Give again, word for word, each line below starting at the one that contains "DRIVER2 pin ENA: 10 -> 14" and ending at the one that contains "JOY1 pin SW: 10 -> 3".

- - - -

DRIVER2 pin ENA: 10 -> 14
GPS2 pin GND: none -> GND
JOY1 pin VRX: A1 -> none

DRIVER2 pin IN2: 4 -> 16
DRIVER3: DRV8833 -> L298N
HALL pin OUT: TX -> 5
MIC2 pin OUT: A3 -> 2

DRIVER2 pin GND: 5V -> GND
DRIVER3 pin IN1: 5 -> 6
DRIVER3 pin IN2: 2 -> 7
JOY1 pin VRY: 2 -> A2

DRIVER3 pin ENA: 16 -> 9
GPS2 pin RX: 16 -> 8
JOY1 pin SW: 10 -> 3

- - - -

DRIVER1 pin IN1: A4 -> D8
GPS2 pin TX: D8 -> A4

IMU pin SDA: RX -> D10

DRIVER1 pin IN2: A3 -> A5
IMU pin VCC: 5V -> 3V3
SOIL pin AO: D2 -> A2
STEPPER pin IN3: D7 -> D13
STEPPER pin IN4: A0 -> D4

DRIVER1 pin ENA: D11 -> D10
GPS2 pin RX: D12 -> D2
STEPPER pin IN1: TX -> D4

- - - -

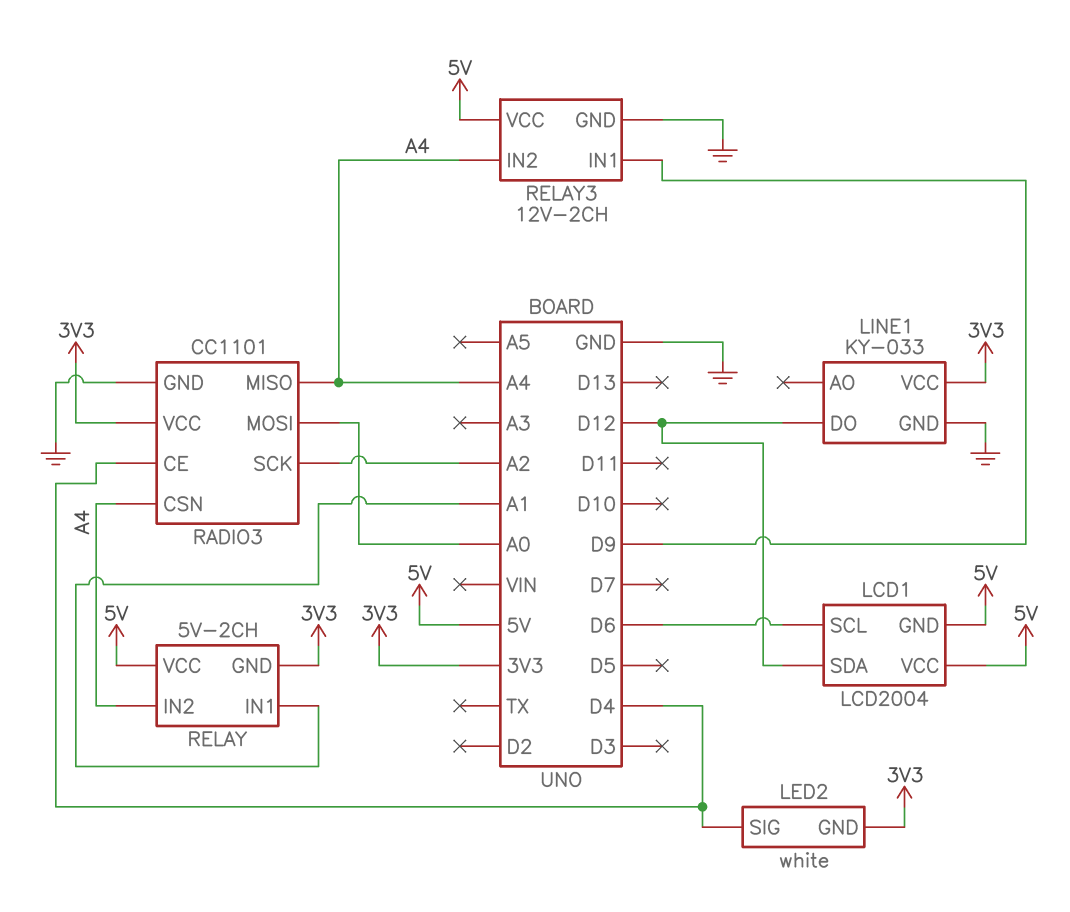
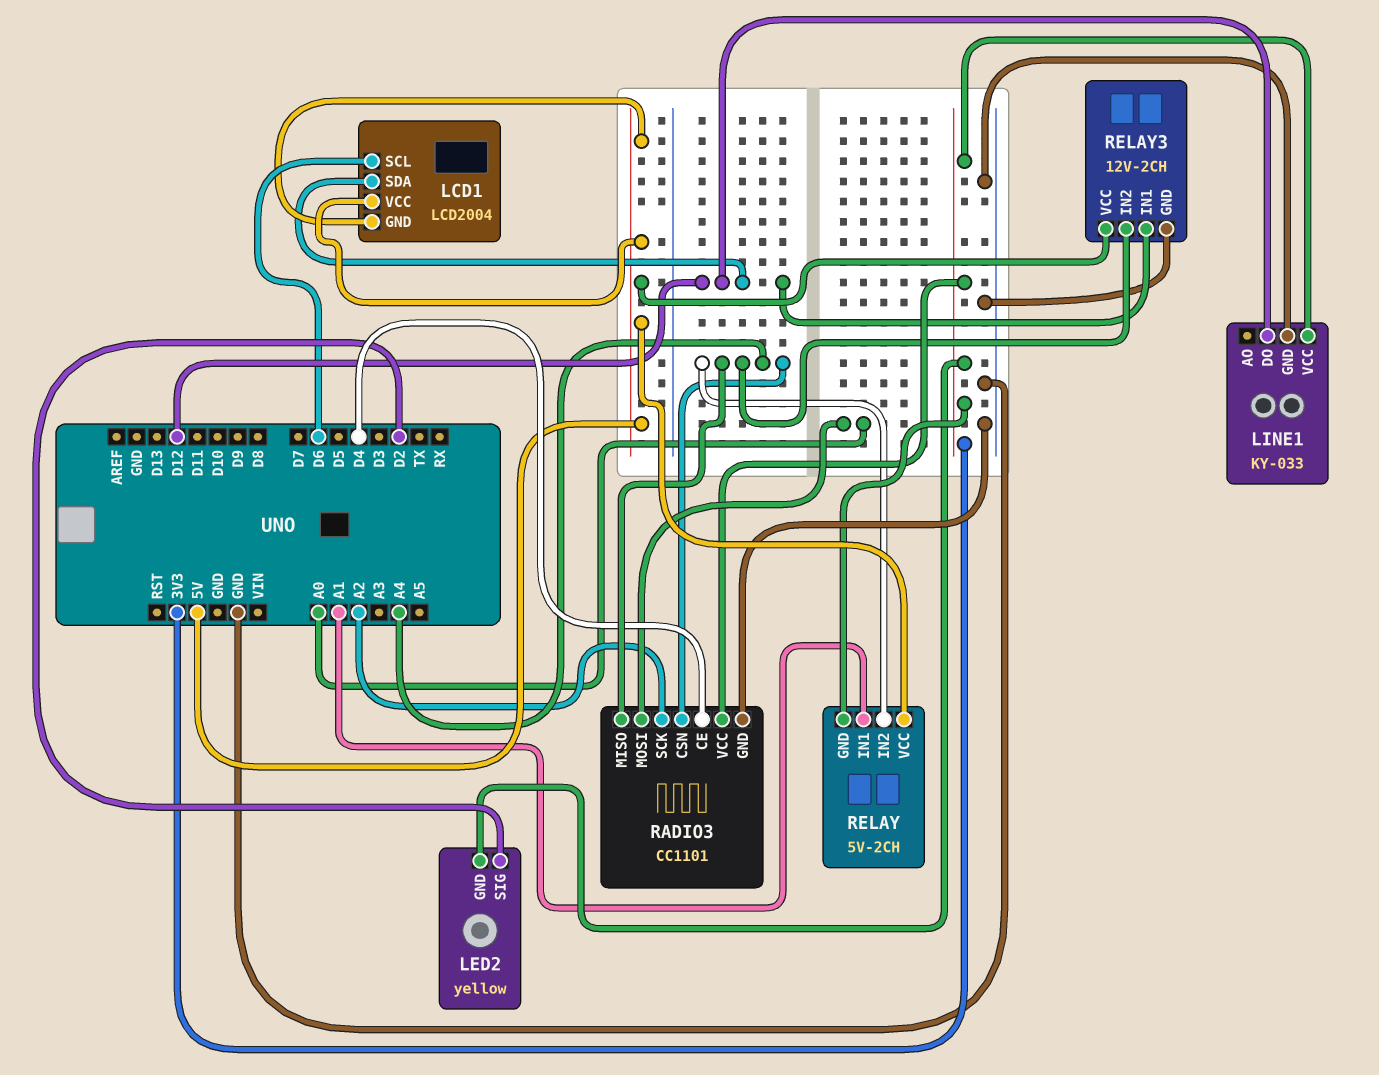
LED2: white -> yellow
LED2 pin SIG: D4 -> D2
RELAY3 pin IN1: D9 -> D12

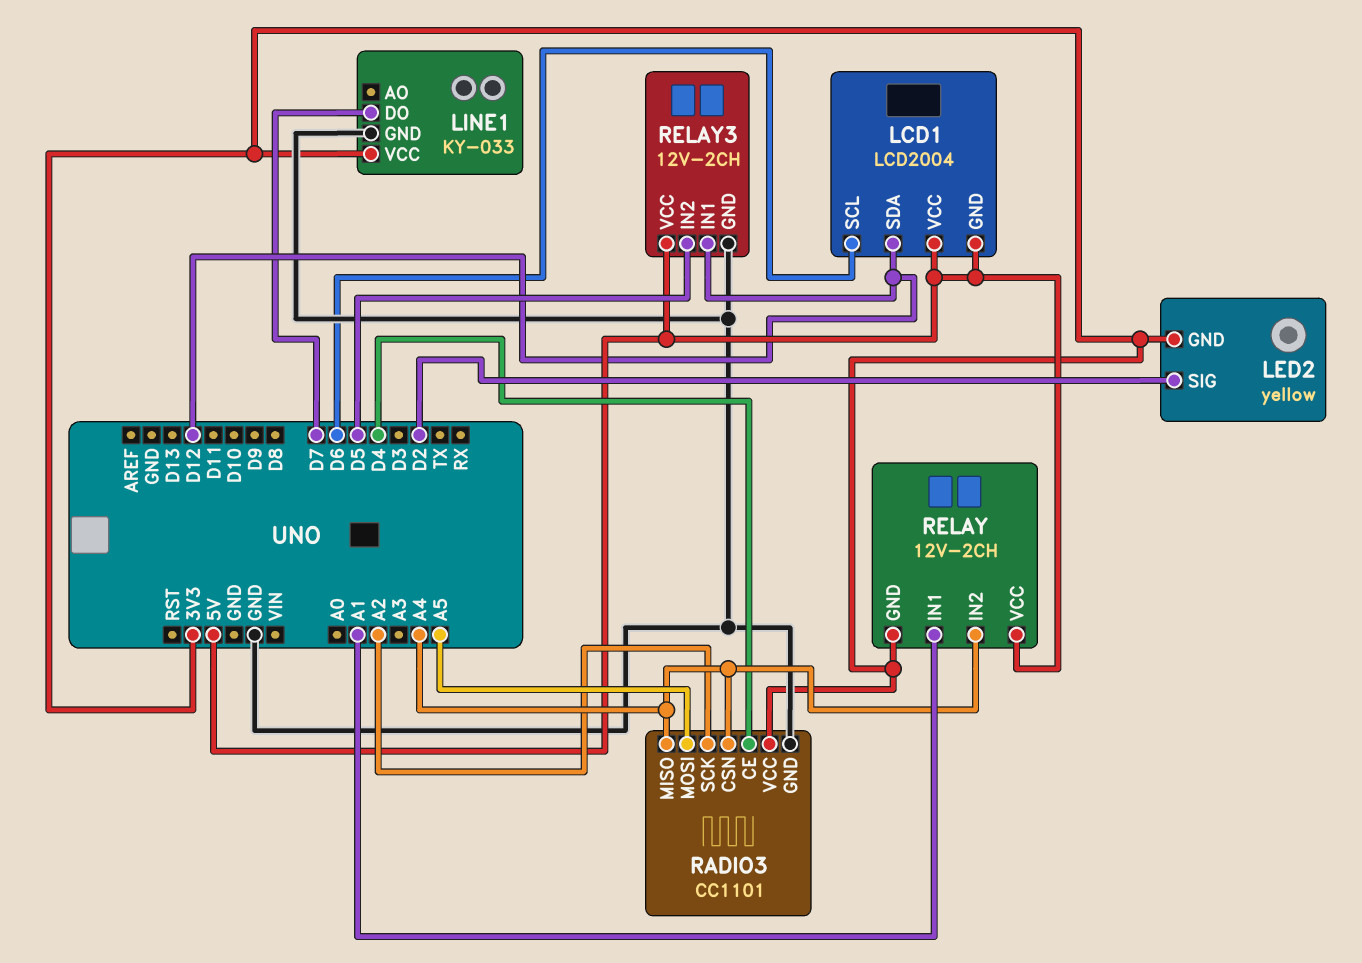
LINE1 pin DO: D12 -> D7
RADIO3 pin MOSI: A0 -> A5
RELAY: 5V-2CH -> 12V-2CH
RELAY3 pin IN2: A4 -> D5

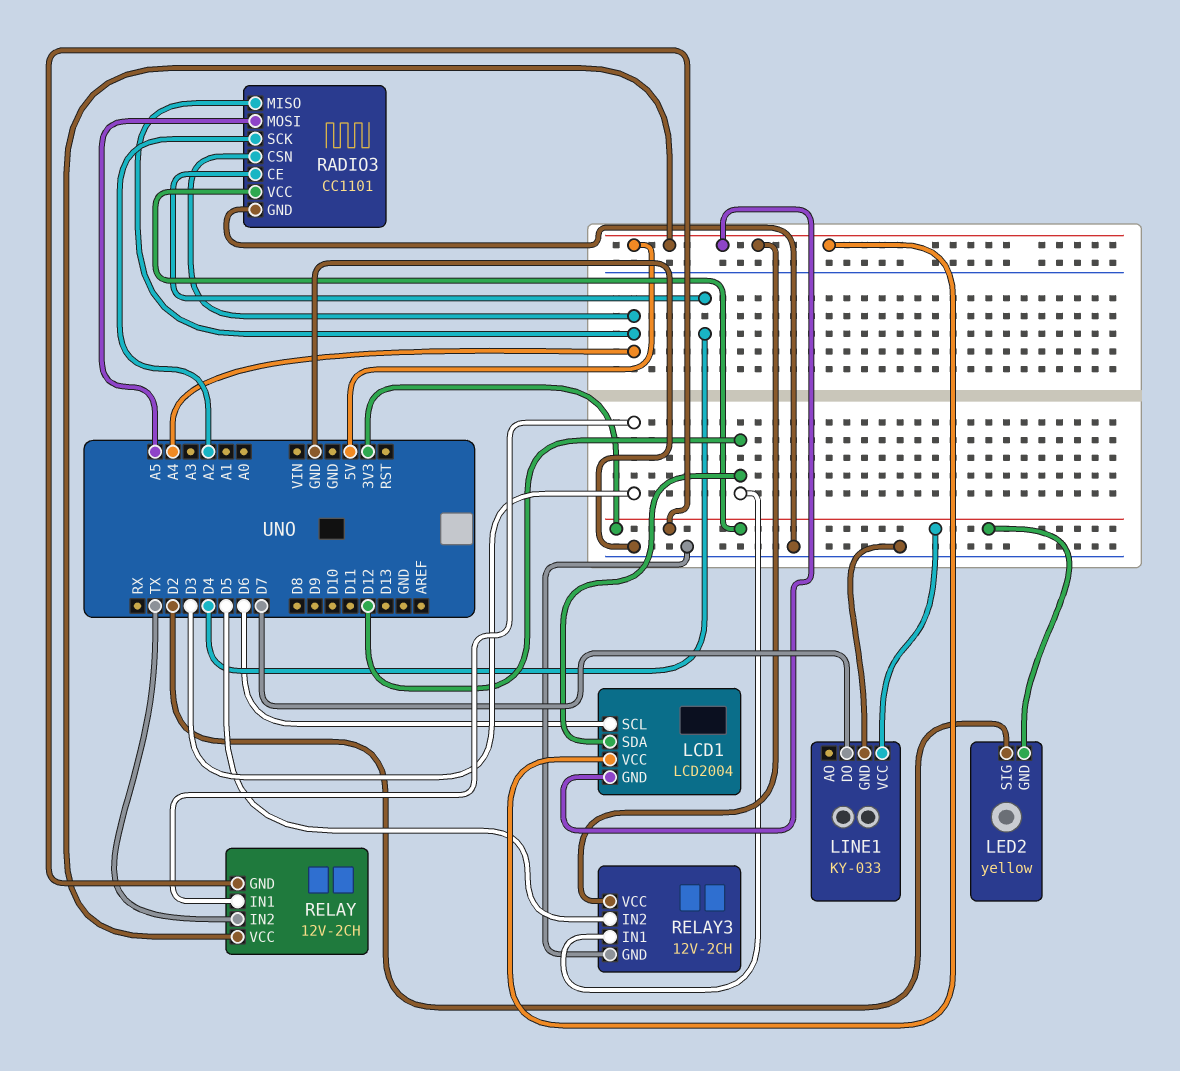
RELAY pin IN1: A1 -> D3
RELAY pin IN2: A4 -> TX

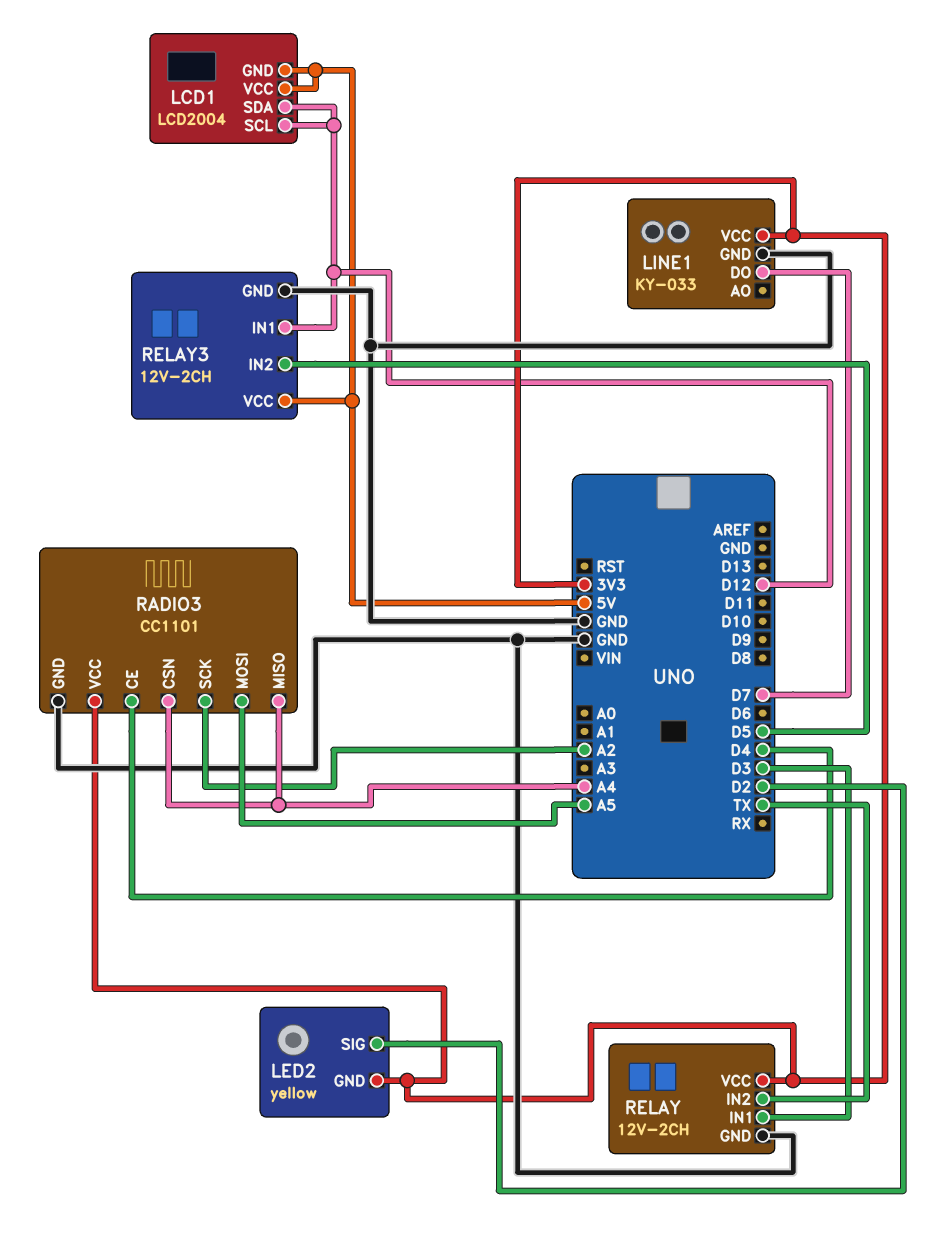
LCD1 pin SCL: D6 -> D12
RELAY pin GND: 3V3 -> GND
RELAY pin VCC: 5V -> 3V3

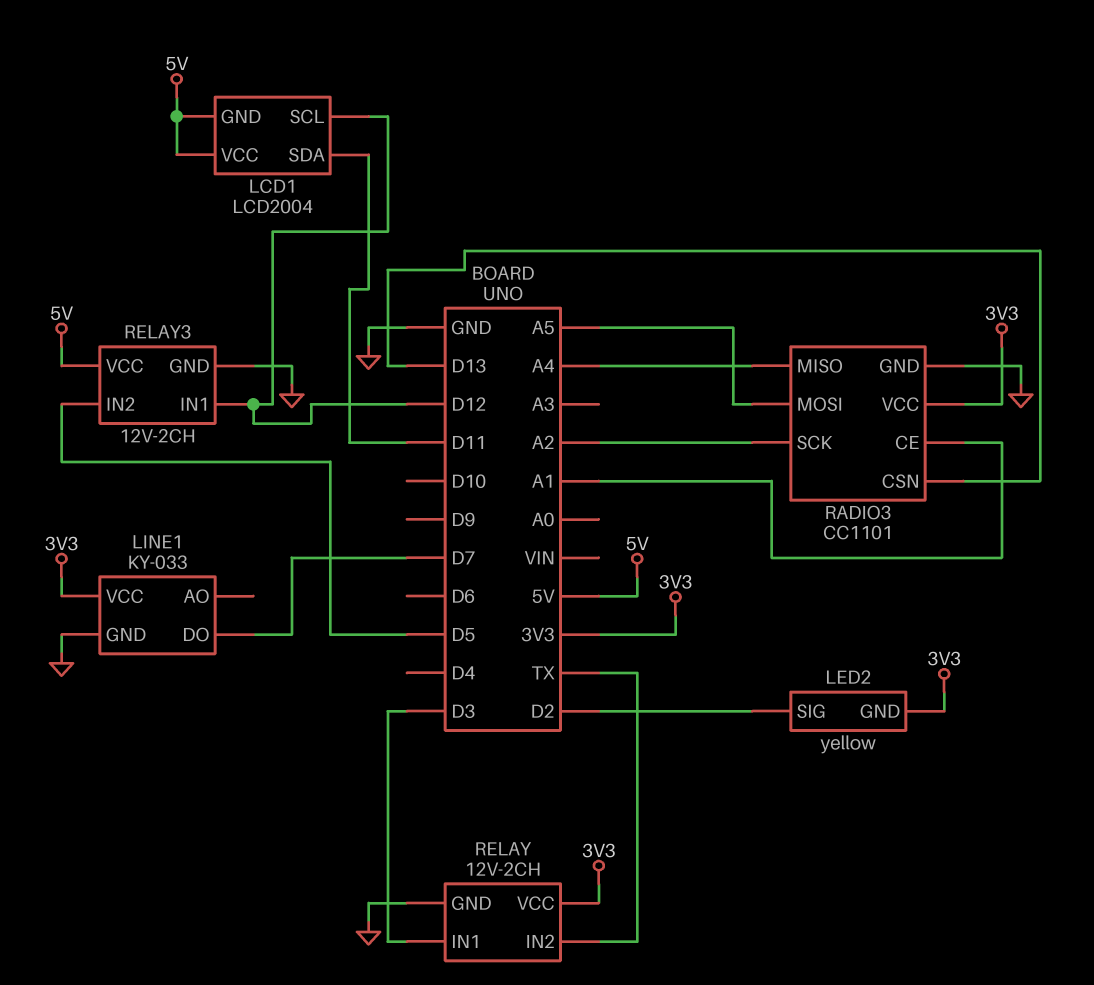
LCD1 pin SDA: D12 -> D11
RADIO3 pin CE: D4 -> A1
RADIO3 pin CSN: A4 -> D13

- - - -

## WRITTEN ANSWER:
DRIVER2 pin ENA: 10 -> 14
GPS2 pin GND: none -> GND
JOY1 pin VRX: A1 -> none

DRIVER2 pin IN2: 4 -> 16
DRIVER3: DRV8833 -> L298N
HALL pin OUT: TX -> 5
MIC2 pin OUT: A3 -> 2

DRIVER2 pin GND: 5V -> GND
DRIVER3 pin IN1: 5 -> 6
DRIVER3 pin IN2: 2 -> 7
JOY1 pin VRY: 2 -> A2

DRIVER3 pin ENA: 16 -> 9
GPS2 pin RX: 16 -> 8
JOY1 pin SW: 10 -> 3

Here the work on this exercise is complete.